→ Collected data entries
┌──

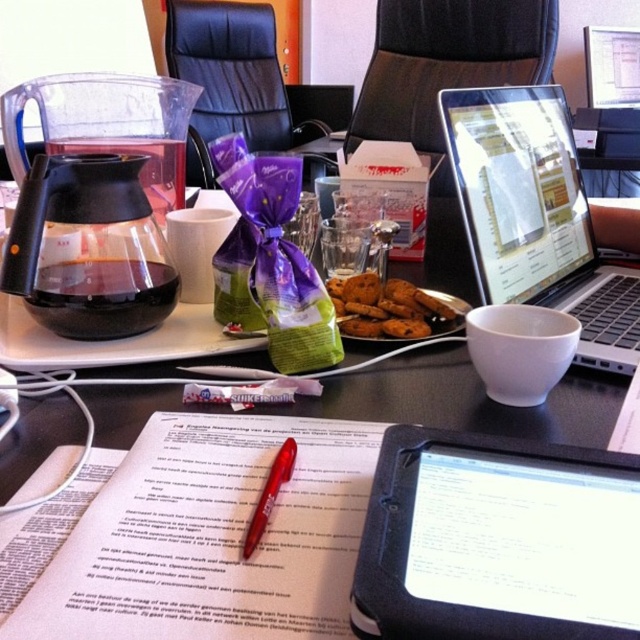
Who is lower down, white paper at center or black plastic tablet at lower center?

white paper at center

Can you confirm if white paper at center is positioned below black plastic tablet at lower center?

Yes, white paper at center is below black plastic tablet at lower center.

The height and width of the screenshot is (640, 640). Find the location of `white paper at center`. white paper at center is located at coordinates (211, 536).

Who is more distant from viewer, (604,237) or (380,285)?

Positioned behind is point (604,237).

Does point (432, 276) come in front of point (360, 324)?

No, it is not.

This screenshot has height=640, width=640. In order to click on black plastic table at center in this screenshot , I will do `click(468, 401)`.

Find the location of a particular element. The width and height of the screenshot is (640, 640). black plastic table at center is located at coordinates (468, 401).

Does white paper at center appear under silver/black laptop at upper right?

Indeed, white paper at center is positioned under silver/black laptop at upper right.

Is point (262, 554) behind point (618, 346)?

That is False.

The width and height of the screenshot is (640, 640). What are the coordinates of `white paper at center` in the screenshot? It's located at (211, 536).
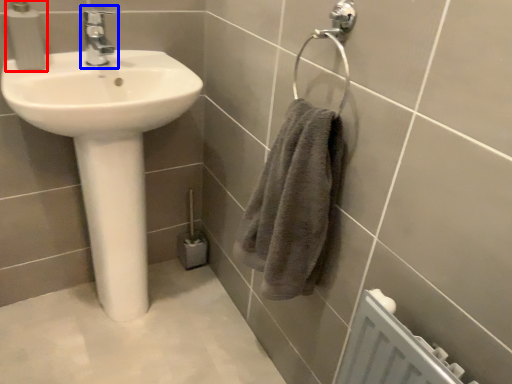
Question: Which object appears farthest to the camera in this image, soap dispenser (highlighted by a red box) or tap (highlighted by a blue box)?

Choices:
 (A) soap dispenser
 (B) tap

Answer: (B)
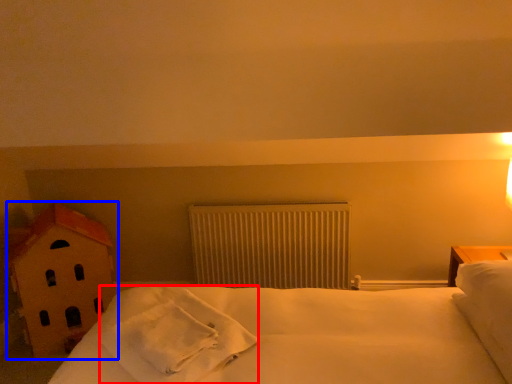
Question: Which object is further to the camera taking this photo, material (highlighted by a red box) or toy (highlighted by a blue box)?

Choices:
 (A) material
 (B) toy

Answer: (B)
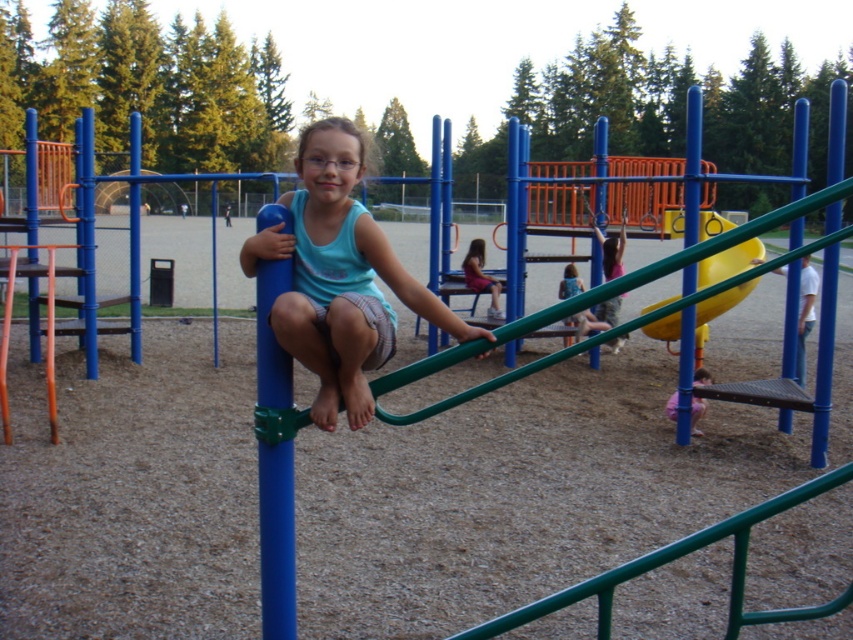
Who is higher up, yellow rubber slide at center or matte blue shorts at center?

Positioned higher is yellow rubber slide at center.

Who is positioned more to the left, yellow rubber slide at center or matte blue shorts at center?

matte blue shorts at center

Is point (740, 300) farther from camera compared to point (560, 298)?

That is False.

The image size is (853, 640). In order to click on yellow rubber slide at center in this screenshot , I will do `click(728, 260)`.

In the scene shown: Can you confirm if yellow rubber slide at center is positioned to the right of blue glossy pole at upper right?

Yes, yellow rubber slide at center is to the right of blue glossy pole at upper right.

From the picture: Who is positioned more to the left, yellow rubber slide at center or blue glossy pole at upper right?

Result: Positioned to the left is blue glossy pole at upper right.

Where is `yellow rubber slide at center`? yellow rubber slide at center is located at coordinates (728, 260).

Does blue rubber pole at center lie behind matte pink shorts at center?

No, it is in front of matte pink shorts at center.

In the scene shown: Does blue rubber pole at center have a greater height compared to matte pink shorts at center?

Yes.

What do you see at coordinates (274, 458) in the screenshot?
I see `blue rubber pole at center` at bounding box center [274, 458].

I want to click on blue rubber pole at center, so click(274, 458).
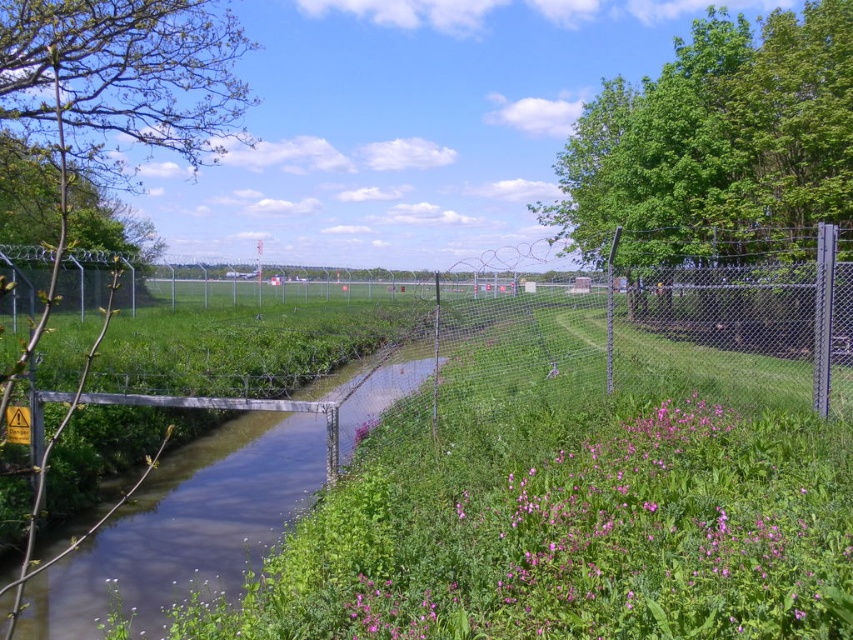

└──

→ Directions
Count the lines of the listing above that contain the string "behind", treating uppercase and lowercase as distinct. Reply with the number alone.

→ Task response
3